Look below for the line containing "none -> pink brick F7:H7 level 1". Write out that line and the rest through the last one, exactly as they appear, but without pictures.
═══ Record excerpts
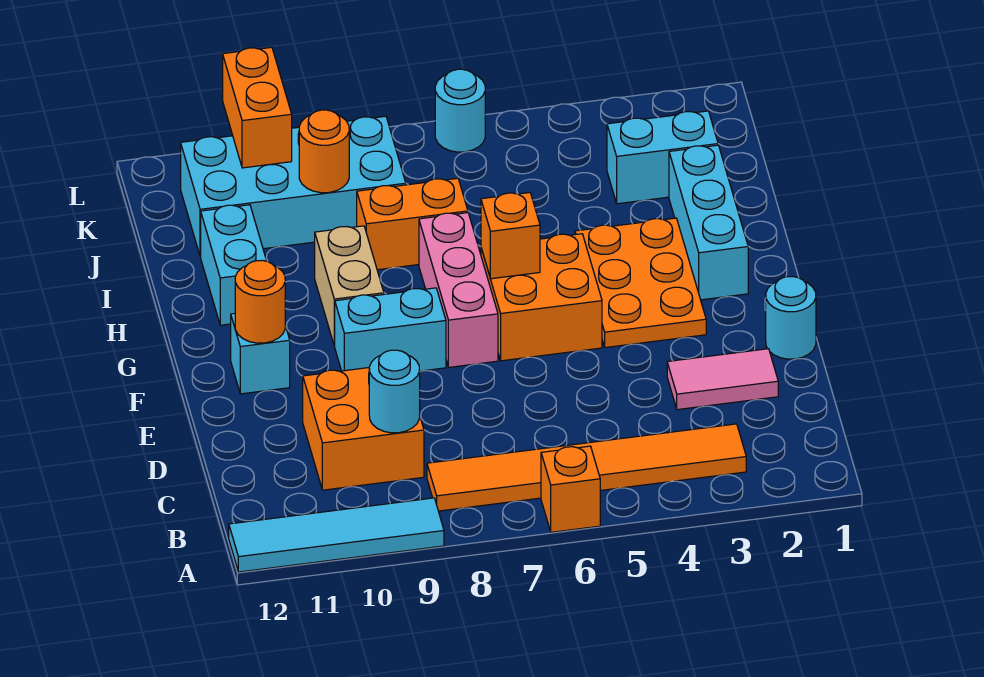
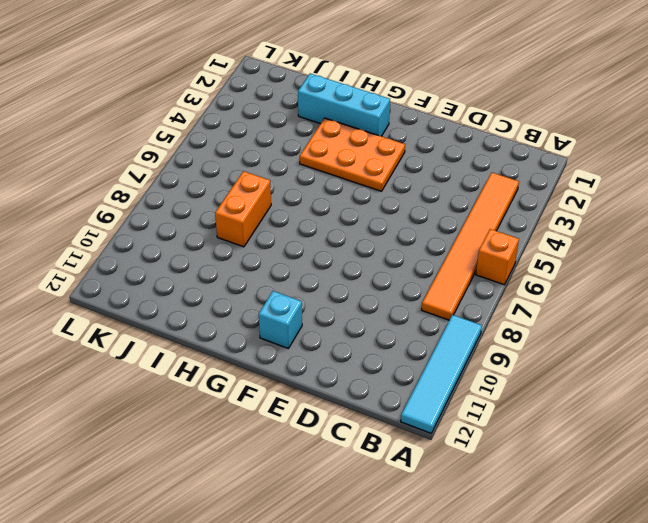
none -> orange brick C9:D10 level 1
none -> pink tile D2:D3 level 1
none -> cyan round brick E1 level 1

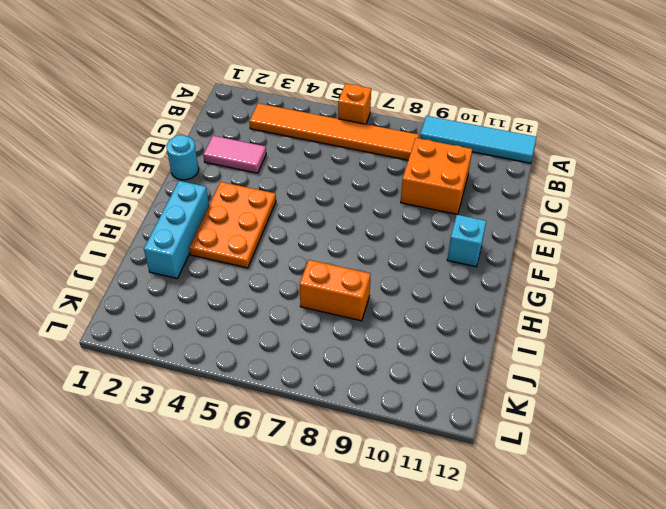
none -> orange brick F5:G6 level 1
none -> pink brick F7:H7 level 1
none -> cyan brick F8:F9 level 1

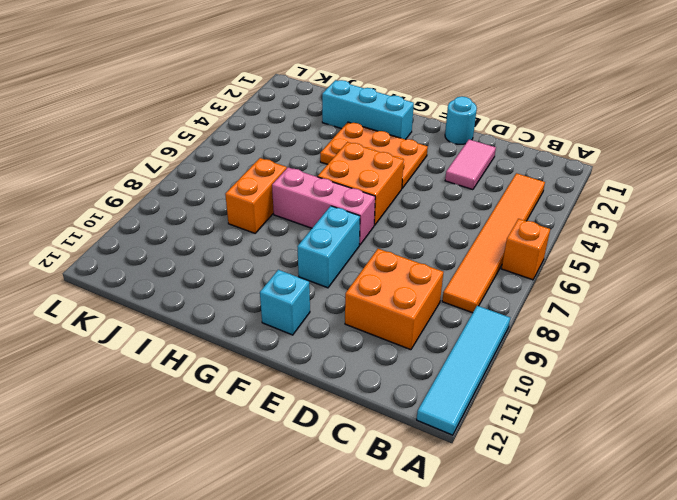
none -> tan brick G9:H9 level 1
none -> cyan brick H11:I11 level 1
none -> cyan brick J2:J3 level 1

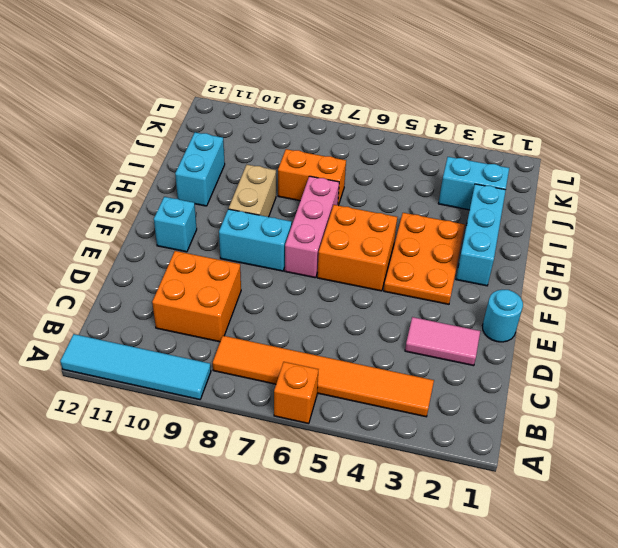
none -> cyan brick J8:K11 level 1
none -> cyan round brick L6 level 1
none -> cyan round brick C9 level 2

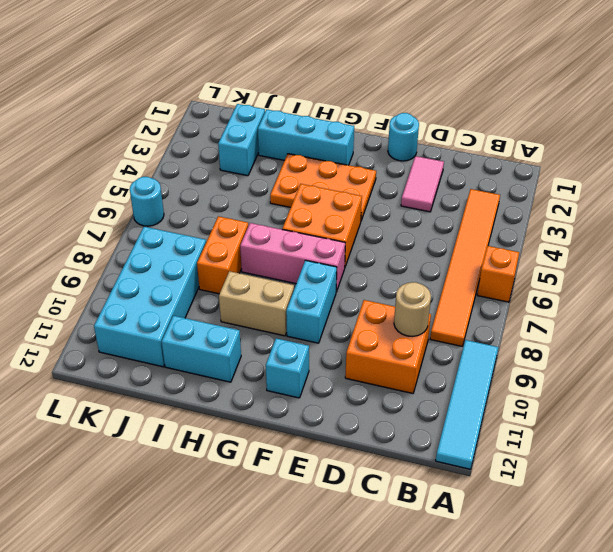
tan round brick C9 level 2 -> cyan round brick C9 level 2
none -> orange round brick F11 level 2
none -> orange brick G6 level 2
none -> orange round brick J9 level 2

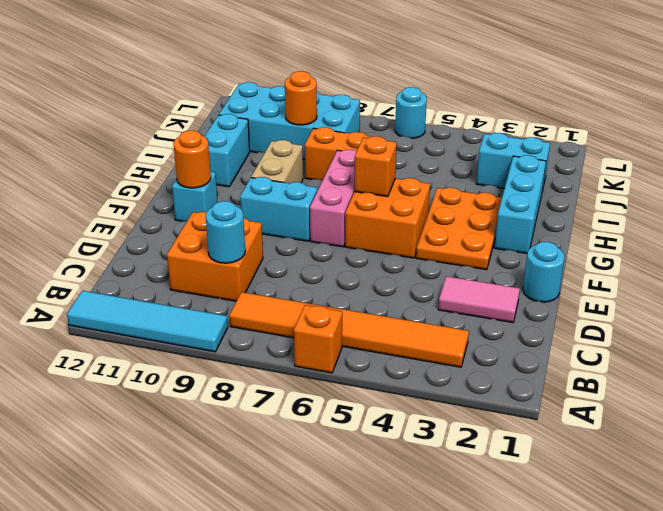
none -> orange brick K10:L10 level 2

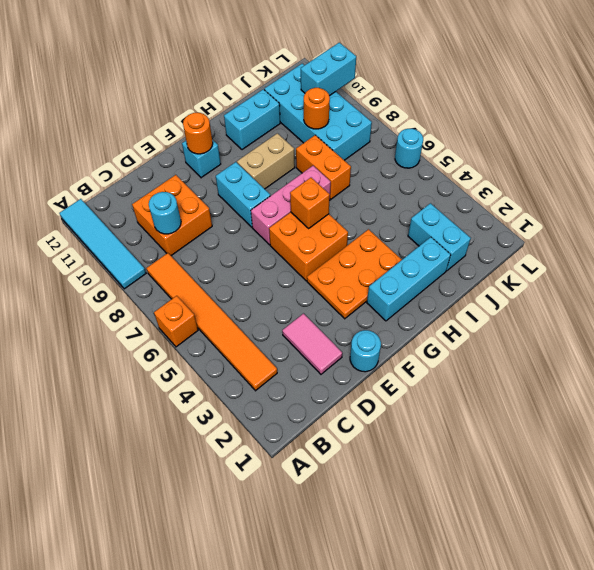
cyan brick K10:L10 level 2 -> orange brick K10:L10 level 2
══════
▸ **Your solution**:
none -> pink brick F7:H7 level 1
none -> cyan brick F8:F9 level 1

none -> tan brick G9:H9 level 1
none -> cyan brick H11:I11 level 1
none -> cyan brick J2:J3 level 1

none -> cyan brick J8:K11 level 1
none -> cyan round brick L6 level 1
none -> cyan round brick C9 level 2

tan round brick C9 level 2 -> cyan round brick C9 level 2
none -> orange round brick F11 level 2
none -> orange brick G6 level 2
none -> orange round brick J9 level 2

none -> orange brick K10:L10 level 2

cyan brick K10:L10 level 2 -> orange brick K10:L10 level 2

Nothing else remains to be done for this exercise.